● **Raw data**:
"""

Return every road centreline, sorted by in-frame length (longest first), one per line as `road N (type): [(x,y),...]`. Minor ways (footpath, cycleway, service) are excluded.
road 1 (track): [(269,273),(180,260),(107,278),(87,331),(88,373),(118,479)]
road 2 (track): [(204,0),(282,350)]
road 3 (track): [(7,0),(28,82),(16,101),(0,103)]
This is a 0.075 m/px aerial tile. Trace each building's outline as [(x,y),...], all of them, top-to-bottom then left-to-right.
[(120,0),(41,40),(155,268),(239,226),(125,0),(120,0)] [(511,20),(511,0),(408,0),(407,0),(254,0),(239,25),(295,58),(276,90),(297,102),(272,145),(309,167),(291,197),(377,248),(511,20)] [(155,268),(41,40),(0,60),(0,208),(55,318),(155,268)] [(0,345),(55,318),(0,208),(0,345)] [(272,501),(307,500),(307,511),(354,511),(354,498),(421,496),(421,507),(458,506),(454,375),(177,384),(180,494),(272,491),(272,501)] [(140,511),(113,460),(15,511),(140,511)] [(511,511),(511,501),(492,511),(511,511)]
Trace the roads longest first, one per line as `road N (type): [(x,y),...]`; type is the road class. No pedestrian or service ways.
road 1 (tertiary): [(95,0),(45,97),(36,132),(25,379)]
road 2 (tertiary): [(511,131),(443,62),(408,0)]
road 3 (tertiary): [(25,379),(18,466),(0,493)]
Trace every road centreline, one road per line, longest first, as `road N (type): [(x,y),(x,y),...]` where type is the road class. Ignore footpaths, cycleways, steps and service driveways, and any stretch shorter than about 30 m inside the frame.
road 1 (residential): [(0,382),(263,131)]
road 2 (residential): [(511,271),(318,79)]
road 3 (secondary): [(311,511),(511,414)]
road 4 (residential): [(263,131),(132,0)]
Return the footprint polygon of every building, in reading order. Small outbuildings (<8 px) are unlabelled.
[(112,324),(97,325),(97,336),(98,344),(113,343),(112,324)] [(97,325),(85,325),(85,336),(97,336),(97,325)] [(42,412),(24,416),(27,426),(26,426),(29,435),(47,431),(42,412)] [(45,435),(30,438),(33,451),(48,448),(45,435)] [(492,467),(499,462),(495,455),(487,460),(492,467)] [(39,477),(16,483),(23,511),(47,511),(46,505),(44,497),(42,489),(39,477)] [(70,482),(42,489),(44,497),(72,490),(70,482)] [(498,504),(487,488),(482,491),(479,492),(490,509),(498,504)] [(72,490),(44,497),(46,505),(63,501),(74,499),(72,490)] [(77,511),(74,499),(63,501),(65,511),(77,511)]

"""

● **Request**:
Could you copy all of the data above, line by line, without changing a single character?

● **Output of the task**:
Return every road centreline, sorted by in-frame length (longest first), one per line as `road N (type): [(x,y),...]`. Minor ways (footpath, cycleway, service) are excluded.
road 1 (track): [(269,273),(180,260),(107,278),(87,331),(88,373),(118,479)]
road 2 (track): [(204,0),(282,350)]
road 3 (track): [(7,0),(28,82),(16,101),(0,103)]
This is a 0.075 m/px aerial tile. Trace each building's outline as [(x,y),...], all of them, top-to-bottom then left-to-right.
[(120,0),(41,40),(155,268),(239,226),(125,0),(120,0)] [(511,20),(511,0),(408,0),(407,0),(254,0),(239,25),(295,58),(276,90),(297,102),(272,145),(309,167),(291,197),(377,248),(511,20)] [(155,268),(41,40),(0,60),(0,208),(55,318),(155,268)] [(0,345),(55,318),(0,208),(0,345)] [(272,501),(307,500),(307,511),(354,511),(354,498),(421,496),(421,507),(458,506),(454,375),(177,384),(180,494),(272,491),(272,501)] [(140,511),(113,460),(15,511),(140,511)] [(511,511),(511,501),(492,511),(511,511)]
Trace the roads longest first, one per line as `road N (type): [(x,y),...]`; type is the road class. No pedestrian or service ways.
road 1 (tertiary): [(95,0),(45,97),(36,132),(25,379)]
road 2 (tertiary): [(511,131),(443,62),(408,0)]
road 3 (tertiary): [(25,379),(18,466),(0,493)]
Trace every road centreline, one road per line, longest first, as `road N (type): [(x,y),(x,y),...]` where type is the road class. Ignore footpaths, cycleways, steps and service driveways, and any stretch shorter than about 30 m inside the frame.
road 1 (residential): [(0,382),(263,131)]
road 2 (residential): [(511,271),(318,79)]
road 3 (secondary): [(311,511),(511,414)]
road 4 (residential): [(263,131),(132,0)]
Return the footprint polygon of every building, in reading order. Small outbuildings (<8 px) are unlabelled.
[(112,324),(97,325),(97,336),(98,344),(113,343),(112,324)] [(97,325),(85,325),(85,336),(97,336),(97,325)] [(42,412),(24,416),(27,426),(26,426),(29,435),(47,431),(42,412)] [(45,435),(30,438),(33,451),(48,448),(45,435)] [(492,467),(499,462),(495,455),(487,460),(492,467)] [(39,477),(16,483),(23,511),(47,511),(46,505),(44,497),(42,489),(39,477)] [(70,482),(42,489),(44,497),(72,490),(70,482)] [(498,504),(487,488),(482,491),(479,492),(490,509),(498,504)] [(72,490),(44,497),(46,505),(63,501),(74,499),(72,490)] [(77,511),(74,499),(63,501),(65,511),(77,511)]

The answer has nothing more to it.